▽
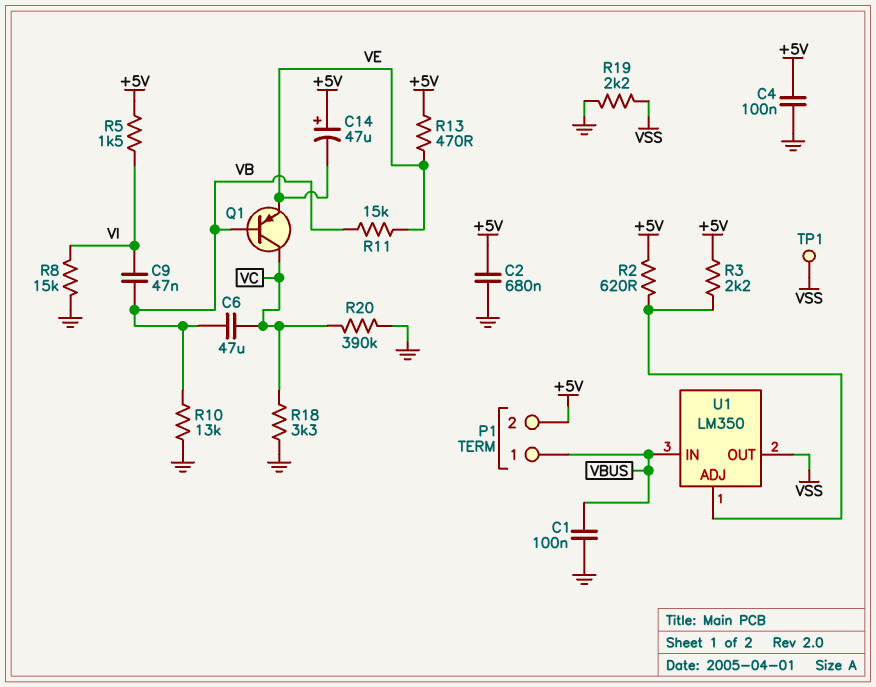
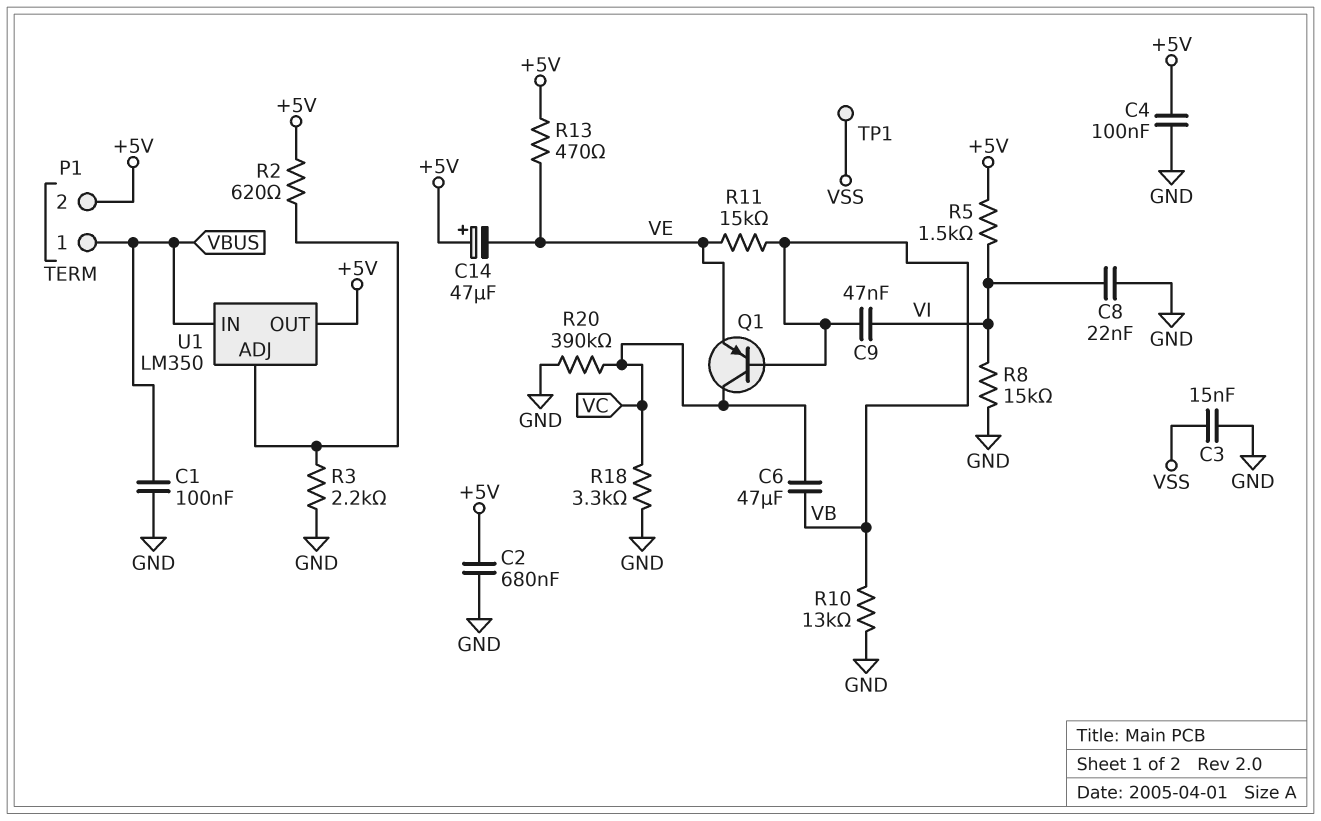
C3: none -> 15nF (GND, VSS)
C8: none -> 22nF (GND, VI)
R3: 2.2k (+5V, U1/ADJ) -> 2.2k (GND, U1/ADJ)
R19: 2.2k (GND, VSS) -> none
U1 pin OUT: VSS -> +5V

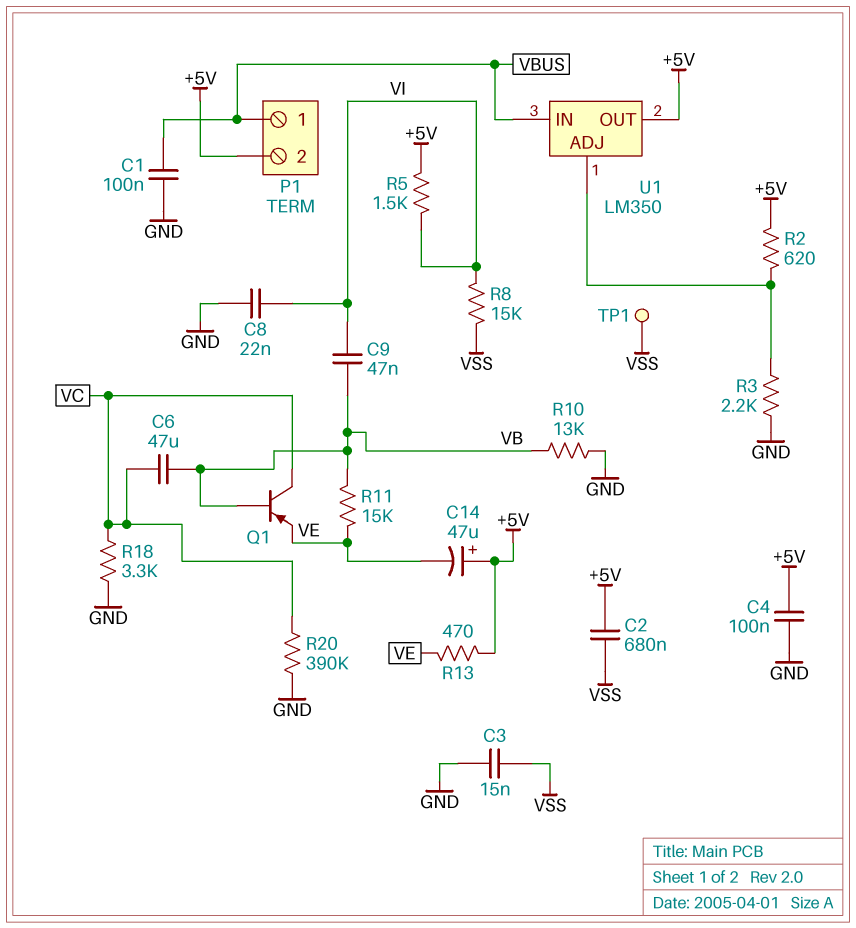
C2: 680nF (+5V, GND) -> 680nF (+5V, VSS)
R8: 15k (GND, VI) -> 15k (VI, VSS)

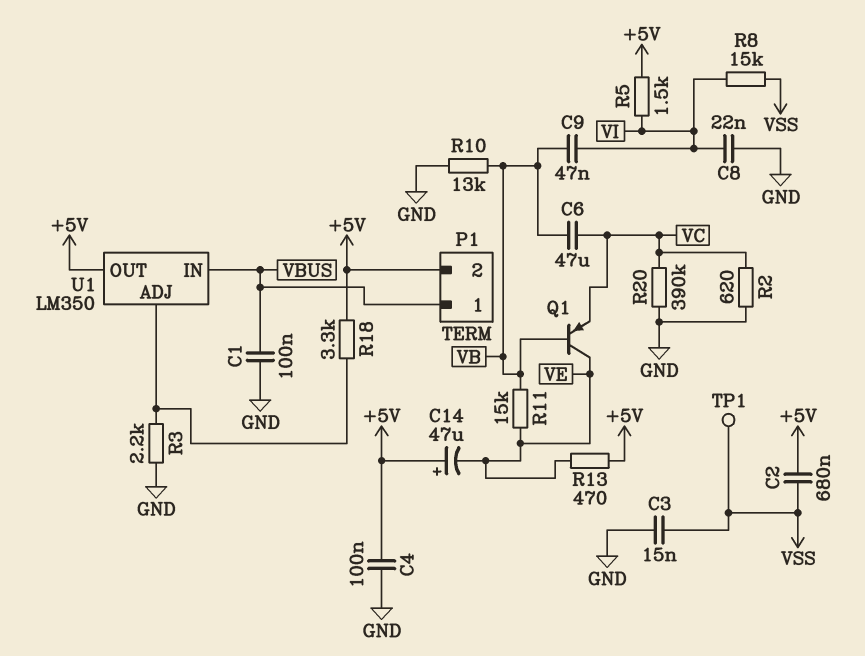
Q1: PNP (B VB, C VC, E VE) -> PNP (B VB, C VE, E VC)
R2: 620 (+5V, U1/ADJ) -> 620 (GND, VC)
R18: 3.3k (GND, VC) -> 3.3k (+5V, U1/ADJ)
△
▽
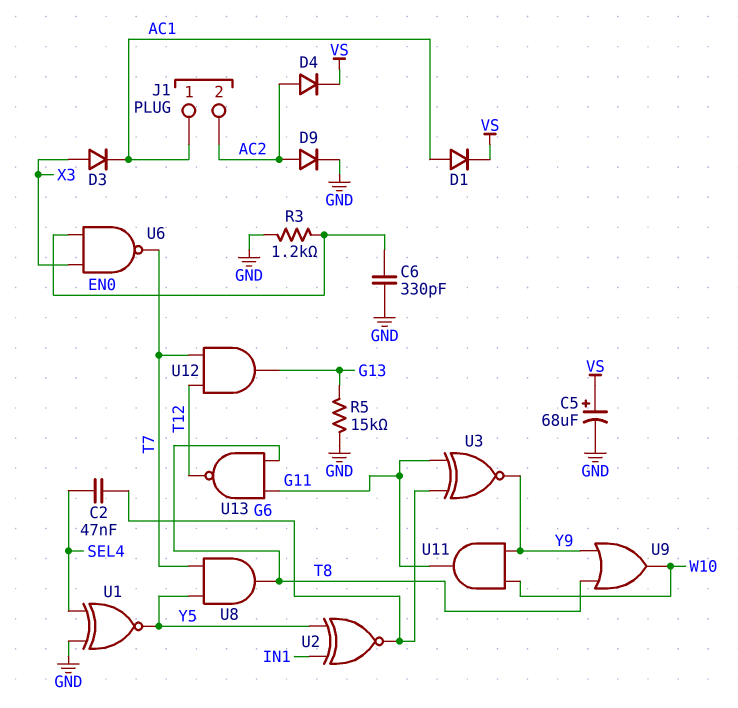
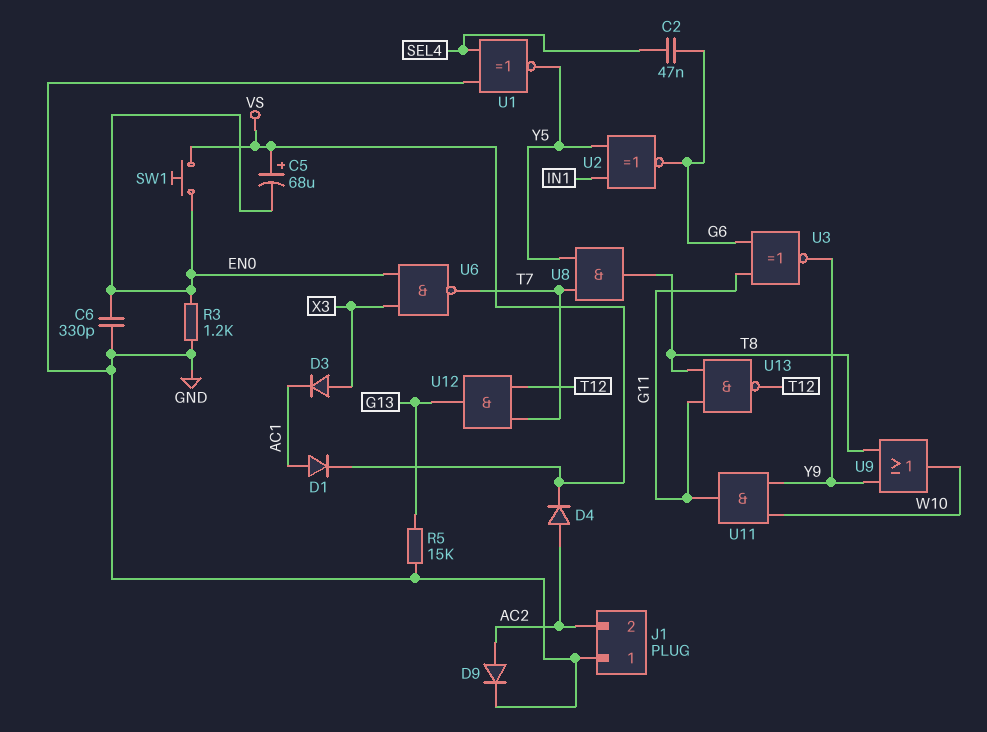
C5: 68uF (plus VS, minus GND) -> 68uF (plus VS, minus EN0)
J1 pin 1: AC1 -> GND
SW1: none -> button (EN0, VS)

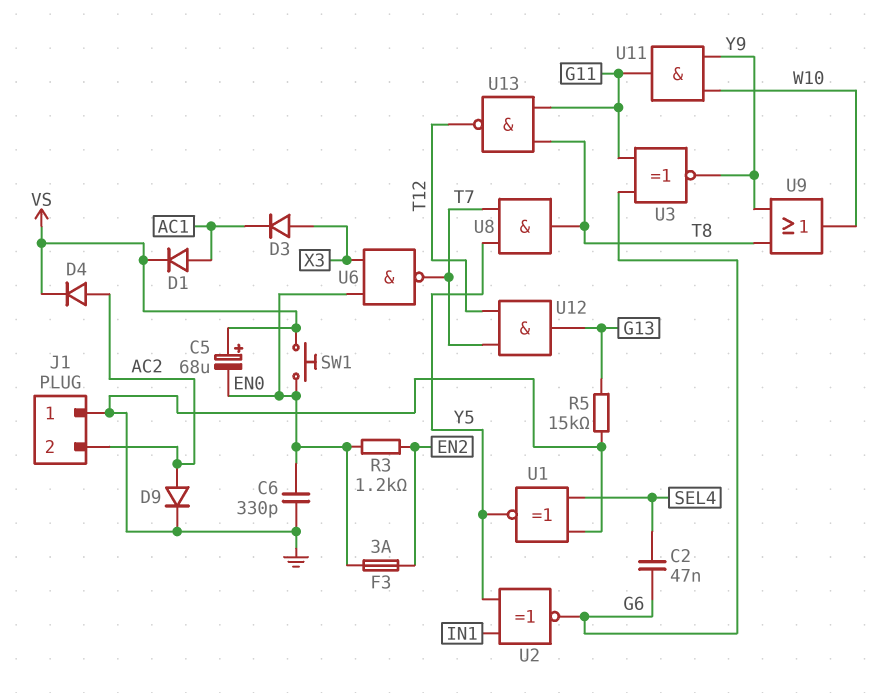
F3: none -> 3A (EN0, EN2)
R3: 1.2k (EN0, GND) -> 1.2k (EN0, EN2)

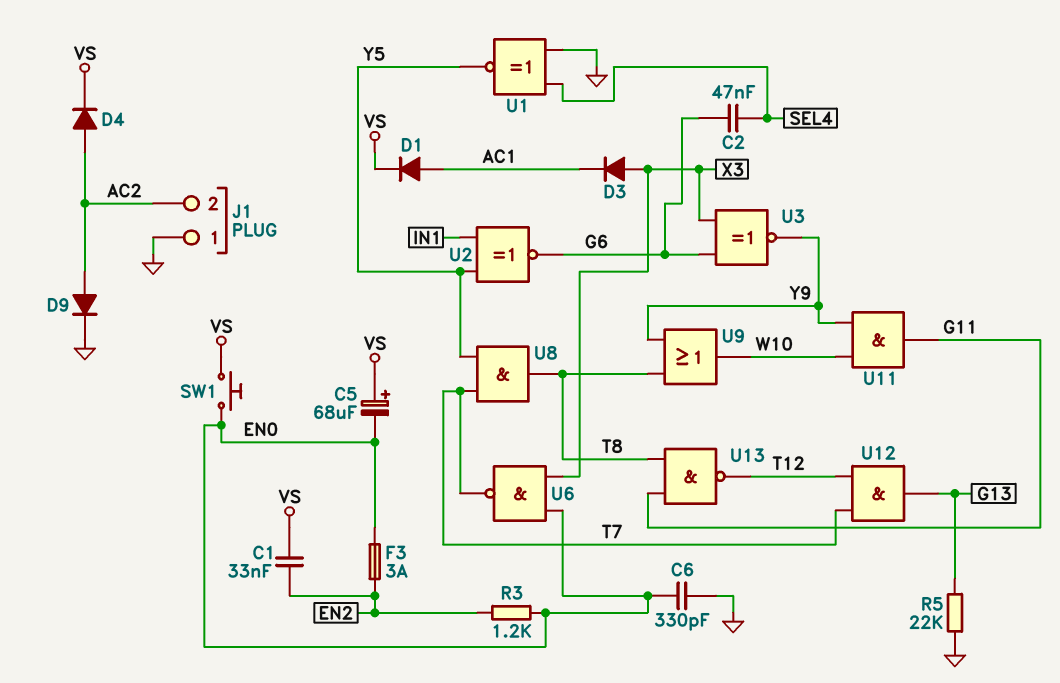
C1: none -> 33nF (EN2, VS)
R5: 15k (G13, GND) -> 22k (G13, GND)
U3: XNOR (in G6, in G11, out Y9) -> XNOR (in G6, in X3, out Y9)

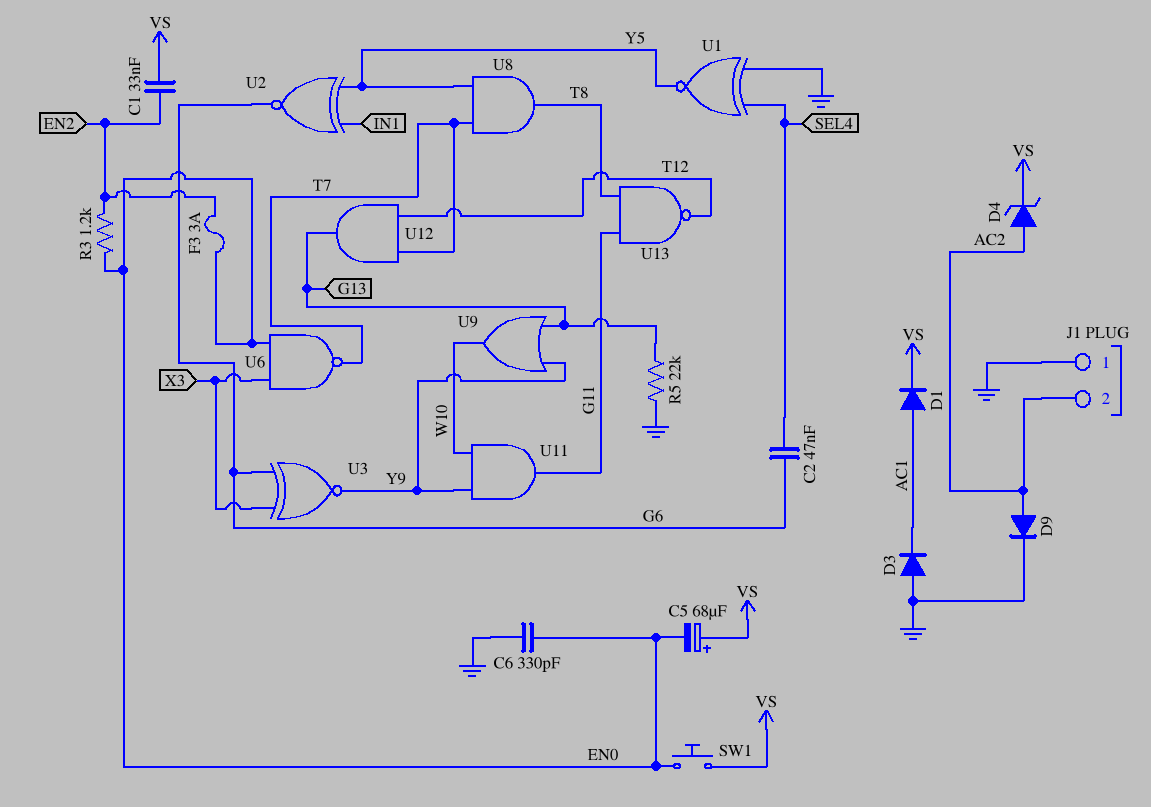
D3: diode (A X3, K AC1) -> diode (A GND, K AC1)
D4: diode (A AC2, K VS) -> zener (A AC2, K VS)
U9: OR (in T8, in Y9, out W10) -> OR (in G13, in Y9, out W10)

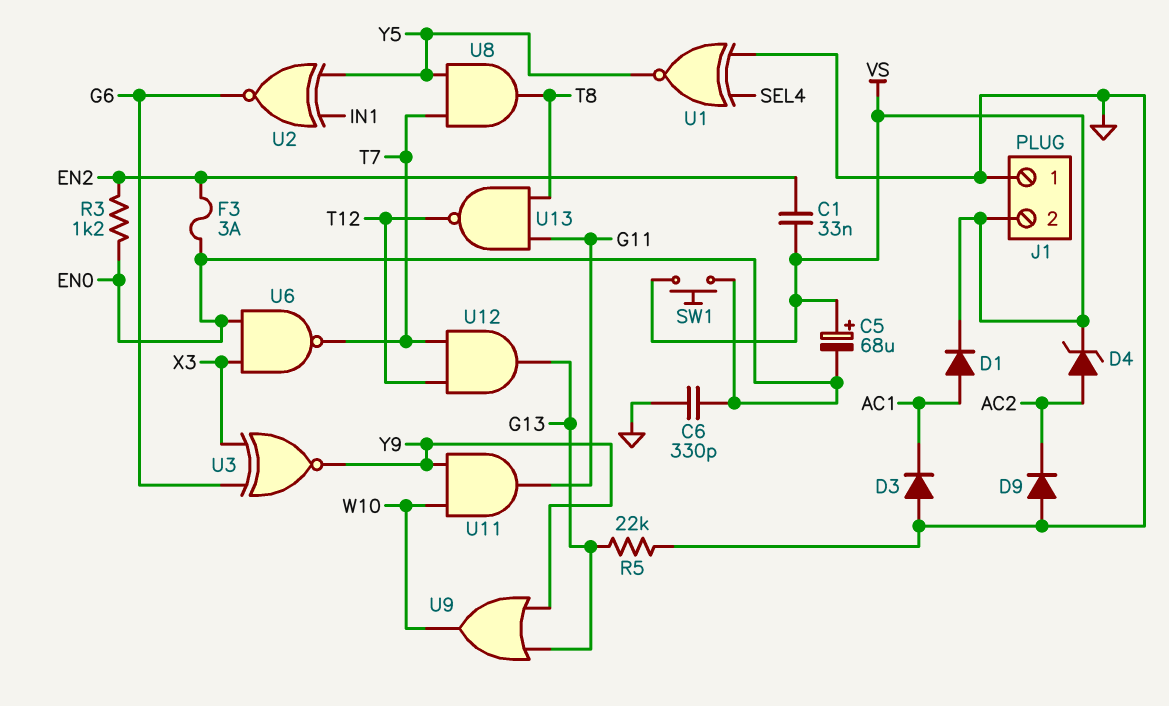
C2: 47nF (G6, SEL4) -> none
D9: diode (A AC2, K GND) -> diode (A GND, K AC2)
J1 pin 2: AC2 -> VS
△
> [WORK TO COMPLETE]:
Out of the records above, set down only the lines from the one that contains "C2: 680nF (+5V, GND) -> 680nF (+5V, VSS)" through the one that contains "R18: 3.3k (GND, VC) -> 3.3k (+5V, U1/ADJ)", unchanged and without the pictures.

> [SOLUTION TO THE PROBLEM]:
C2: 680nF (+5V, GND) -> 680nF (+5V, VSS)
R8: 15k (GND, VI) -> 15k (VI, VSS)

Q1: PNP (B VB, C VC, E VE) -> PNP (B VB, C VE, E VC)
R2: 620 (+5V, U1/ADJ) -> 620 (GND, VC)
R18: 3.3k (GND, VC) -> 3.3k (+5V, U1/ADJ)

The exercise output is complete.